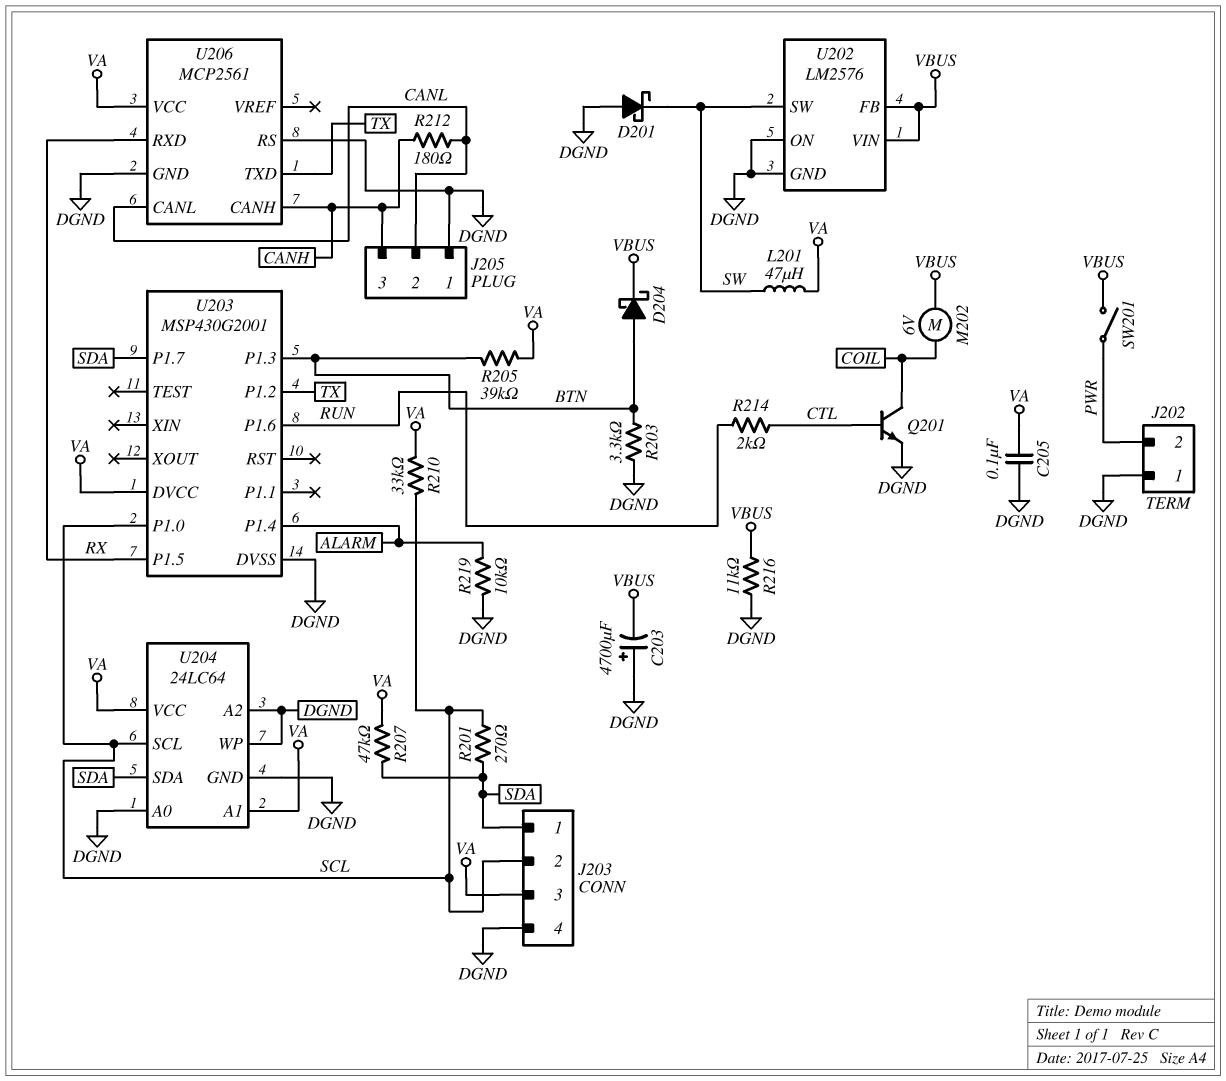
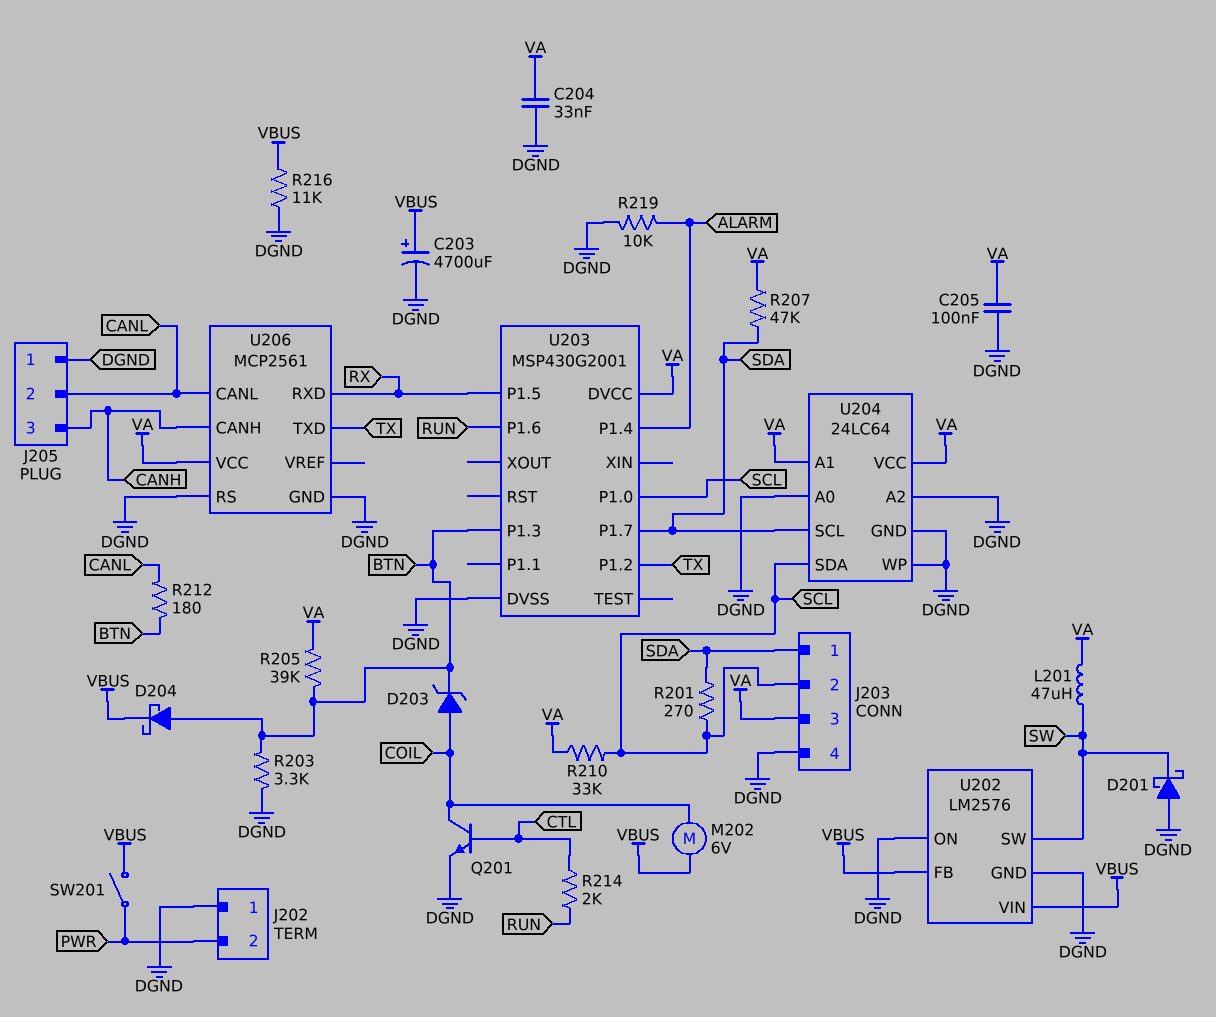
C203: 4700uF (plus DGND, minus VBUS) -> 4700uF (plus VBUS, minus DGND)
C204: none -> 33nF (DGND, VA)
D203: none -> zener (A COIL, K BTN)
R212: 180 (CANH, CANL) -> 180 (BTN, CANL)
U204 pin SCL: SCL -> SDA
U204 pin SDA: SDA -> SCL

^^^^^^^^

▶ [What you should do] Repeat the listing verbatim without its pictures.

▶ [Task output]
C203: 4700uF (plus DGND, minus VBUS) -> 4700uF (plus VBUS, minus DGND)
C204: none -> 33nF (DGND, VA)
D203: none -> zener (A COIL, K BTN)
R212: 180 (CANH, CANL) -> 180 (BTN, CANL)
U204 pin SCL: SCL -> SDA
U204 pin SDA: SDA -> SCL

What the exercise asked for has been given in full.